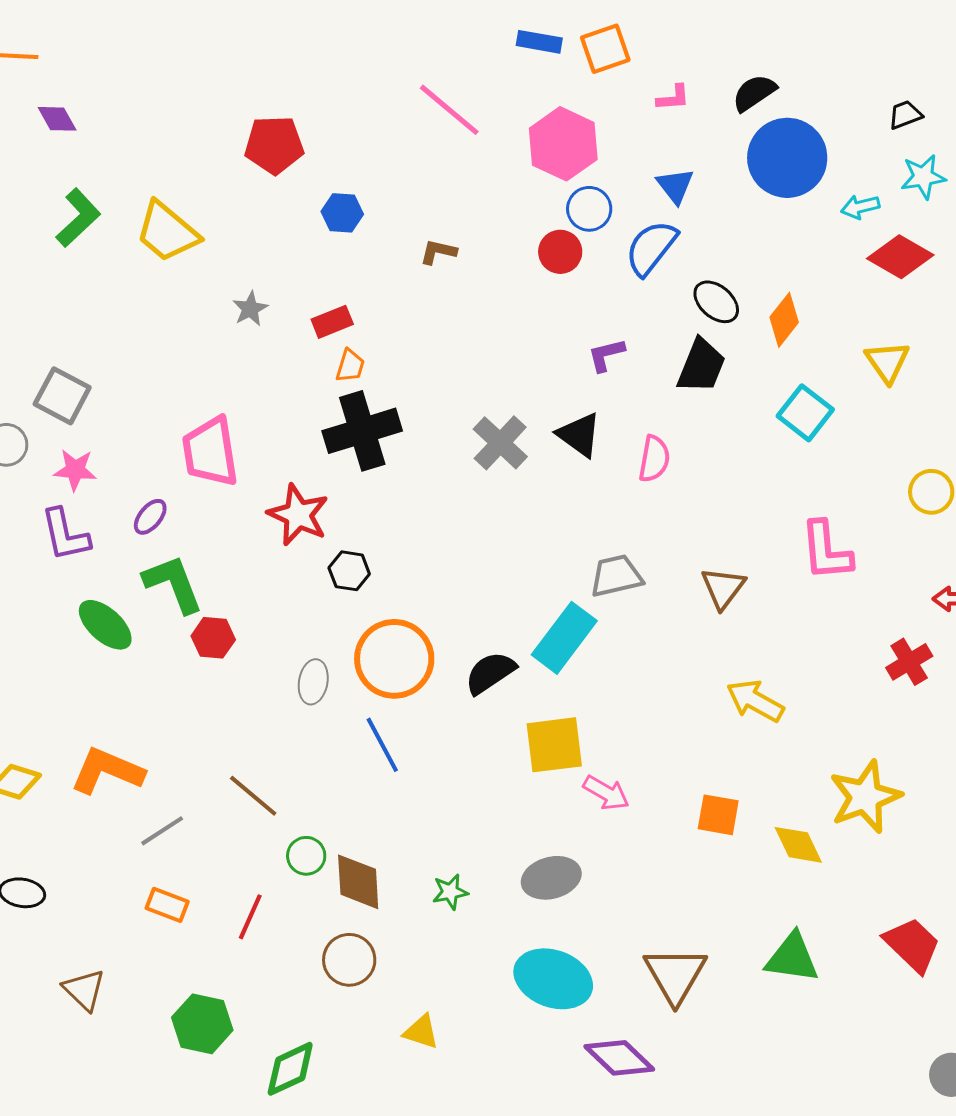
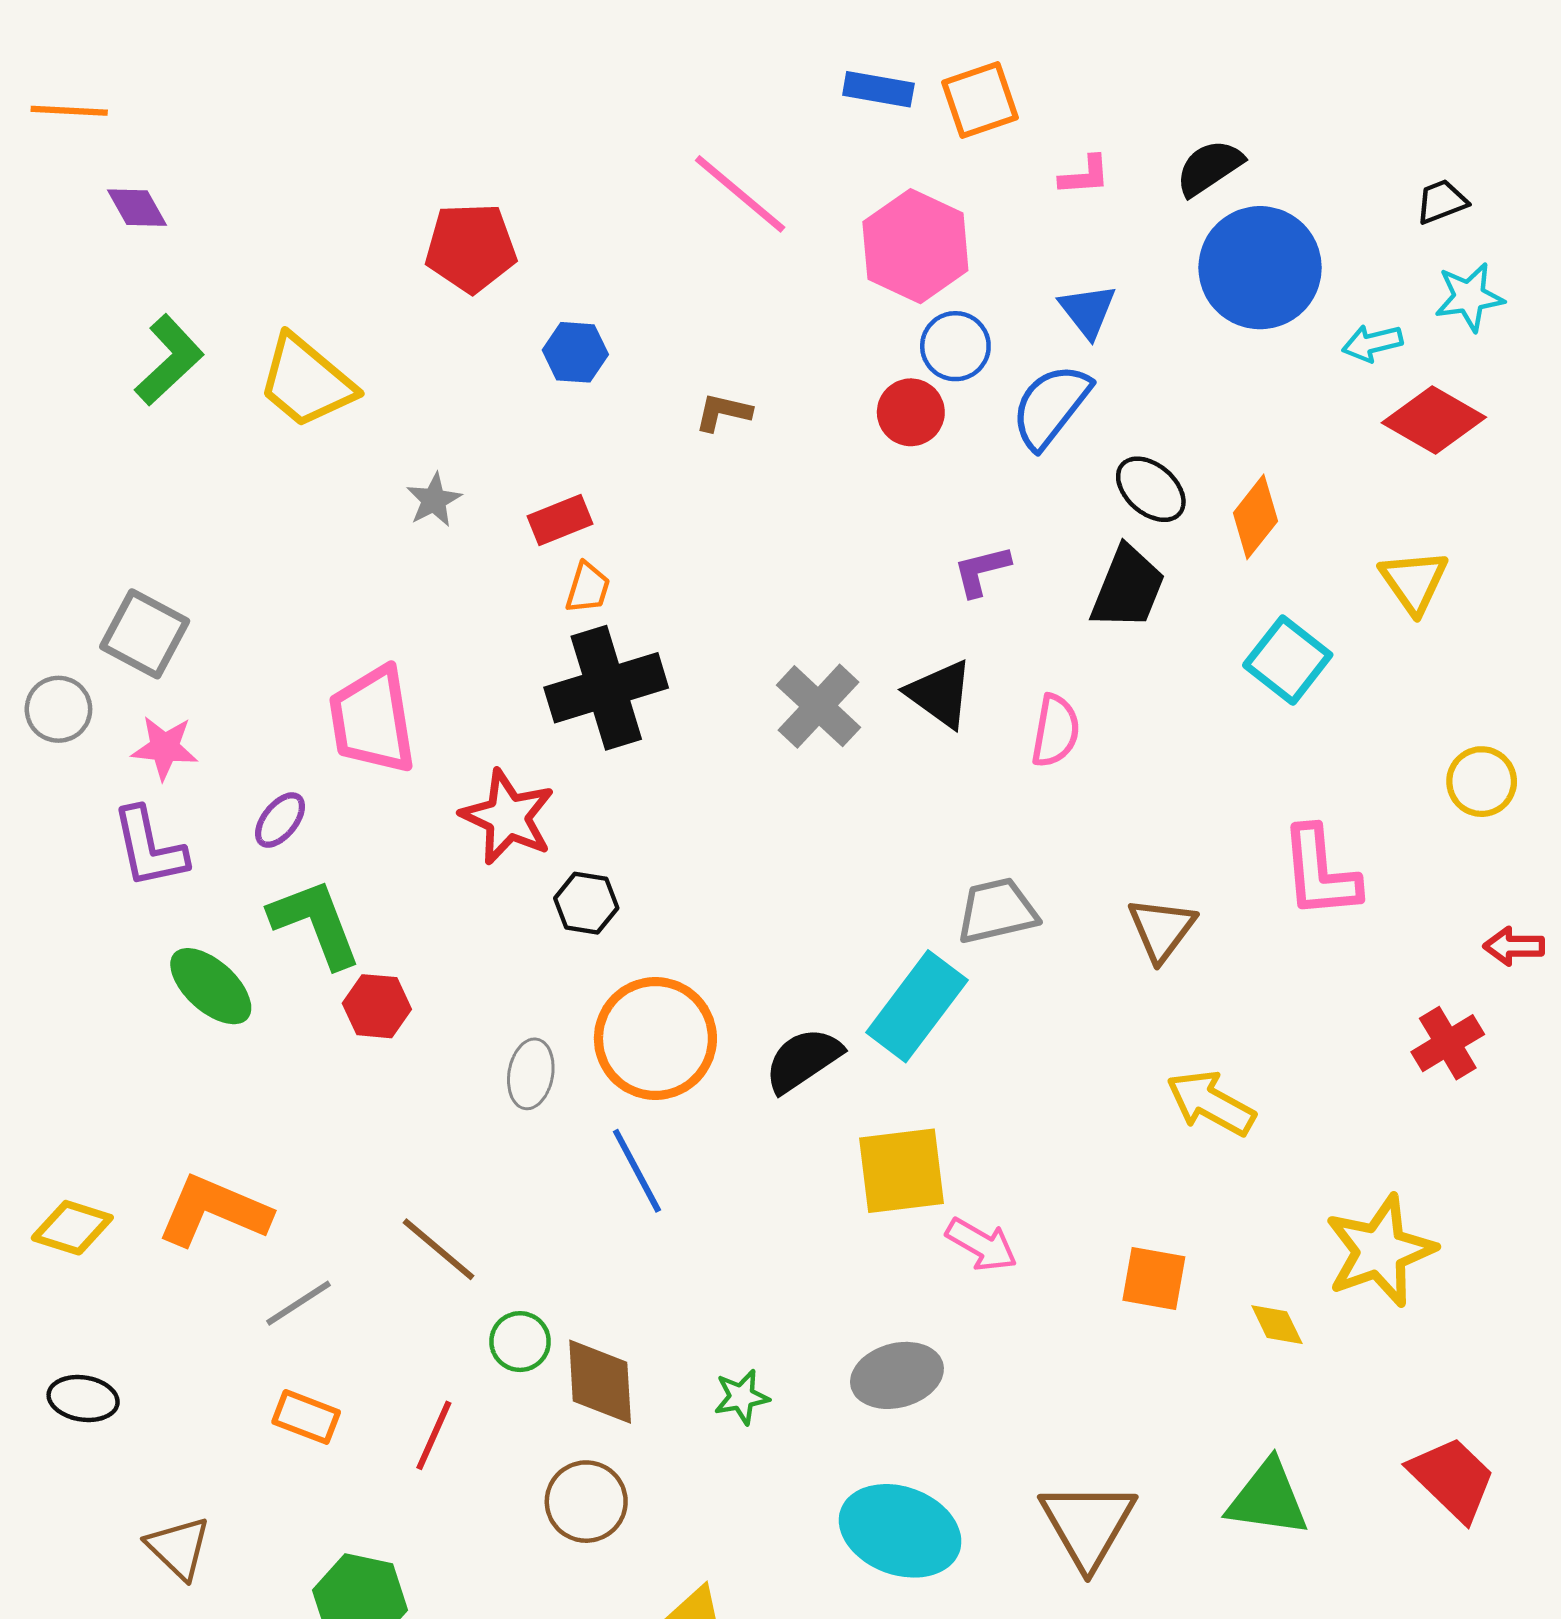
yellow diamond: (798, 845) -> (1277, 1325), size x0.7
==
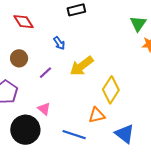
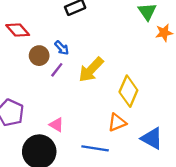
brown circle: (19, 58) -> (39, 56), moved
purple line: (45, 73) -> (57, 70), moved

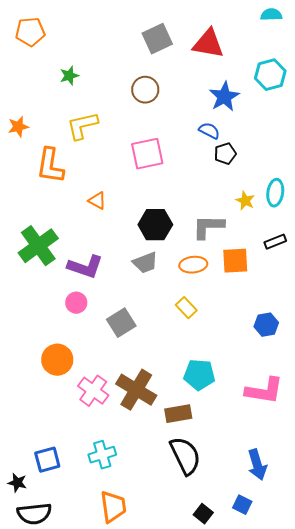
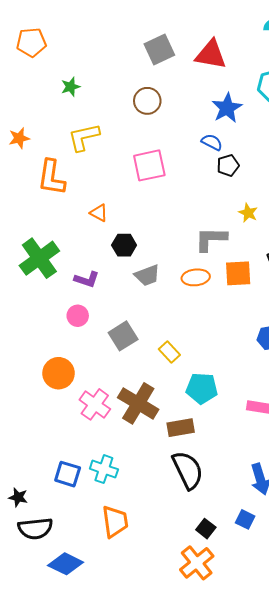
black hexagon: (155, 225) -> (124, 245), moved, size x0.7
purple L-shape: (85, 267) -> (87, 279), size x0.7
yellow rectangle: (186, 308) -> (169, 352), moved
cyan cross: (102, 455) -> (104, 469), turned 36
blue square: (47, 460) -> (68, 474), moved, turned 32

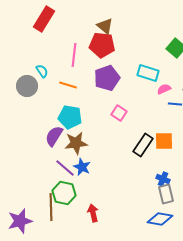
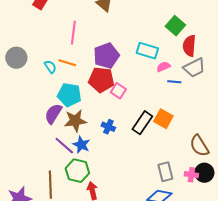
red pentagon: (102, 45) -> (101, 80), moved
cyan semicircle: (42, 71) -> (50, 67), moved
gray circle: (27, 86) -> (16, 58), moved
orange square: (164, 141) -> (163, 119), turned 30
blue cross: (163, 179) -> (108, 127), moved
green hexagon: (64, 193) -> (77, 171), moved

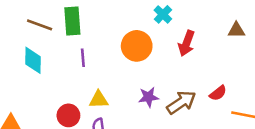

WHAT YOU ARE ASKED TO DO: Everything above from the line with "orange square: (164, 141)" to the line with "green hexagon: (64, 193) -> (77, 171), moved", both included, must be repeated exactly, and nothing outside that range.

OUTPUT OF THE TASK:
orange square: (164, 141) -> (163, 119), turned 30
blue cross: (163, 179) -> (108, 127), moved
green hexagon: (64, 193) -> (77, 171), moved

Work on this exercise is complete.